● WORK TO COMPLETE
What you return must match the records character for character.

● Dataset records
- - - - -

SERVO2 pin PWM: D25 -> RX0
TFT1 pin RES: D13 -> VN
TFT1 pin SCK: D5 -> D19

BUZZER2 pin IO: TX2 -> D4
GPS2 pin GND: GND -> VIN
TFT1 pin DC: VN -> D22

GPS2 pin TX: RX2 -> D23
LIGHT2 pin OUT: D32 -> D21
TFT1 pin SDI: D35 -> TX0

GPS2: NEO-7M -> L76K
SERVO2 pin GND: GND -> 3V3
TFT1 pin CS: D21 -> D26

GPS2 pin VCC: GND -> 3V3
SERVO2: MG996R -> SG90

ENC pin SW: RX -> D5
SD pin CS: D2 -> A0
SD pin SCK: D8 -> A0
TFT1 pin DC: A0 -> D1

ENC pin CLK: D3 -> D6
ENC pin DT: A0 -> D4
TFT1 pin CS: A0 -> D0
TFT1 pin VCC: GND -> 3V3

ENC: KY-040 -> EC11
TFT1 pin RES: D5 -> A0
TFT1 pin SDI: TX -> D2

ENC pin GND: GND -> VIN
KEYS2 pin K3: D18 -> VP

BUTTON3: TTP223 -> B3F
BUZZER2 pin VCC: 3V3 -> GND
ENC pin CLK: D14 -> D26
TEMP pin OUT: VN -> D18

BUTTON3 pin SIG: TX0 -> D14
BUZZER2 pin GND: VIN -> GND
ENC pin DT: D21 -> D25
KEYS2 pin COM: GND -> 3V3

- - - - -

● OUTPUT FOR THIS TASK
SERVO2 pin PWM: D25 -> RX0
TFT1 pin RES: D13 -> VN
TFT1 pin SCK: D5 -> D19

BUZZER2 pin IO: TX2 -> D4
GPS2 pin GND: GND -> VIN
TFT1 pin DC: VN -> D22

GPS2 pin TX: RX2 -> D23
LIGHT2 pin OUT: D32 -> D21
TFT1 pin SDI: D35 -> TX0

GPS2: NEO-7M -> L76K
SERVO2 pin GND: GND -> 3V3
TFT1 pin CS: D21 -> D26

GPS2 pin VCC: GND -> 3V3
SERVO2: MG996R -> SG90

ENC pin SW: RX -> D5
SD pin CS: D2 -> A0
SD pin SCK: D8 -> A0
TFT1 pin DC: A0 -> D1

ENC pin CLK: D3 -> D6
ENC pin DT: A0 -> D4
TFT1 pin CS: A0 -> D0
TFT1 pin VCC: GND -> 3V3

ENC: KY-040 -> EC11
TFT1 pin RES: D5 -> A0
TFT1 pin SDI: TX -> D2

ENC pin GND: GND -> VIN
KEYS2 pin K3: D18 -> VP

BUTTON3: TTP223 -> B3F
BUZZER2 pin VCC: 3V3 -> GND
ENC pin CLK: D14 -> D26
TEMP pin OUT: VN -> D18

BUTTON3 pin SIG: TX0 -> D14
BUZZER2 pin GND: VIN -> GND
ENC pin DT: D21 -> D25
KEYS2 pin COM: GND -> 3V3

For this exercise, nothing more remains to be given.